• **Work required**:
Every record must come back exactly as given.

• **Provided records**:
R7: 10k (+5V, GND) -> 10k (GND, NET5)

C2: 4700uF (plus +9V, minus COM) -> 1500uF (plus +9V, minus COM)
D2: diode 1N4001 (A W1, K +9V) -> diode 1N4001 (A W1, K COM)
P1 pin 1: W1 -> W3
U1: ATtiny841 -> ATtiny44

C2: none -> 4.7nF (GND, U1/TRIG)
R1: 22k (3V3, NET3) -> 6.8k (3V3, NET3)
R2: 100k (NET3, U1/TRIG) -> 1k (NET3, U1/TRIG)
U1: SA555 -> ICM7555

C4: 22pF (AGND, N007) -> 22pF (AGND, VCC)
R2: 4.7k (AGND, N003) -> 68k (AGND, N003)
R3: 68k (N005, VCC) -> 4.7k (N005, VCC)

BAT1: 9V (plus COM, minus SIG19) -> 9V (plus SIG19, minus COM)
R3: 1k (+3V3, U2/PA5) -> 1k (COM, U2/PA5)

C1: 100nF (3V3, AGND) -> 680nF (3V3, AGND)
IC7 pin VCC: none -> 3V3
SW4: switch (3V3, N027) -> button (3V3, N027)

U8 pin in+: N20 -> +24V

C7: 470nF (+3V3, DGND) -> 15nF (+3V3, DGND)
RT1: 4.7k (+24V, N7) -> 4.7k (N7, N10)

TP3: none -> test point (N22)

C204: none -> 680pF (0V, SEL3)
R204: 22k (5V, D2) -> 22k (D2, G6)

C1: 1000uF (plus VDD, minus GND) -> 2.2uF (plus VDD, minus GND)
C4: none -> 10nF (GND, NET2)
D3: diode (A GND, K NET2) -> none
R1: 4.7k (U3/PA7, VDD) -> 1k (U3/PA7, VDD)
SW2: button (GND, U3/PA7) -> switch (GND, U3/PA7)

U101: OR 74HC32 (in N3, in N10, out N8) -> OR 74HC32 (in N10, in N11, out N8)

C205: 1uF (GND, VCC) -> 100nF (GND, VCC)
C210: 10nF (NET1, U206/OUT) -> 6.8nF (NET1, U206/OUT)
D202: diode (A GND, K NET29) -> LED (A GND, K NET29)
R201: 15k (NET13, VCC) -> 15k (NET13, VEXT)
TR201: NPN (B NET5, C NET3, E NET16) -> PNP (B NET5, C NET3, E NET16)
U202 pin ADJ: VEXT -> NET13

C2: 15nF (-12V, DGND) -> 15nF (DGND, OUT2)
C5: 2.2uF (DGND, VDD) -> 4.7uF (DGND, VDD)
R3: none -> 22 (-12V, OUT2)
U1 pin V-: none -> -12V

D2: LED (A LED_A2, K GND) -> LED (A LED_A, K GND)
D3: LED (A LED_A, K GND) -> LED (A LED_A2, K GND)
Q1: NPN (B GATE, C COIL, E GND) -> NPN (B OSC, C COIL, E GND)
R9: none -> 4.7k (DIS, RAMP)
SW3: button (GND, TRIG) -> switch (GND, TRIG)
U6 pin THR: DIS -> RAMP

• **Response**:
R7: 10k (+5V, GND) -> 10k (GND, NET5)

C2: 4700uF (plus +9V, minus COM) -> 1500uF (plus +9V, minus COM)
D2: diode 1N4001 (A W1, K +9V) -> diode 1N4001 (A W1, K COM)
P1 pin 1: W1 -> W3
U1: ATtiny841 -> ATtiny44

C2: none -> 4.7nF (GND, U1/TRIG)
R1: 22k (3V3, NET3) -> 6.8k (3V3, NET3)
R2: 100k (NET3, U1/TRIG) -> 1k (NET3, U1/TRIG)
U1: SA555 -> ICM7555

C4: 22pF (AGND, N007) -> 22pF (AGND, VCC)
R2: 4.7k (AGND, N003) -> 68k (AGND, N003)
R3: 68k (N005, VCC) -> 4.7k (N005, VCC)

BAT1: 9V (plus COM, minus SIG19) -> 9V (plus SIG19, minus COM)
R3: 1k (+3V3, U2/PA5) -> 1k (COM, U2/PA5)

C1: 100nF (3V3, AGND) -> 680nF (3V3, AGND)
IC7 pin VCC: none -> 3V3
SW4: switch (3V3, N027) -> button (3V3, N027)

U8 pin in+: N20 -> +24V

C7: 470nF (+3V3, DGND) -> 15nF (+3V3, DGND)
RT1: 4.7k (+24V, N7) -> 4.7k (N7, N10)

TP3: none -> test point (N22)

C204: none -> 680pF (0V, SEL3)
R204: 22k (5V, D2) -> 22k (D2, G6)

C1: 1000uF (plus VDD, minus GND) -> 2.2uF (plus VDD, minus GND)
C4: none -> 10nF (GND, NET2)
D3: diode (A GND, K NET2) -> none
R1: 4.7k (U3/PA7, VDD) -> 1k (U3/PA7, VDD)
SW2: button (GND, U3/PA7) -> switch (GND, U3/PA7)

U101: OR 74HC32 (in N3, in N10, out N8) -> OR 74HC32 (in N10, in N11, out N8)

C205: 1uF (GND, VCC) -> 100nF (GND, VCC)
C210: 10nF (NET1, U206/OUT) -> 6.8nF (NET1, U206/OUT)
D202: diode (A GND, K NET29) -> LED (A GND, K NET29)
R201: 15k (NET13, VCC) -> 15k (NET13, VEXT)
TR201: NPN (B NET5, C NET3, E NET16) -> PNP (B NET5, C NET3, E NET16)
U202 pin ADJ: VEXT -> NET13

C2: 15nF (-12V, DGND) -> 15nF (DGND, OUT2)
C5: 2.2uF (DGND, VDD) -> 4.7uF (DGND, VDD)
R3: none -> 22 (-12V, OUT2)
U1 pin V-: none -> -12V

D2: LED (A LED_A2, K GND) -> LED (A LED_A, K GND)
D3: LED (A LED_A, K GND) -> LED (A LED_A2, K GND)
Q1: NPN (B GATE, C COIL, E GND) -> NPN (B OSC, C COIL, E GND)
R9: none -> 4.7k (DIS, RAMP)
SW3: button (GND, TRIG) -> switch (GND, TRIG)
U6 pin THR: DIS -> RAMP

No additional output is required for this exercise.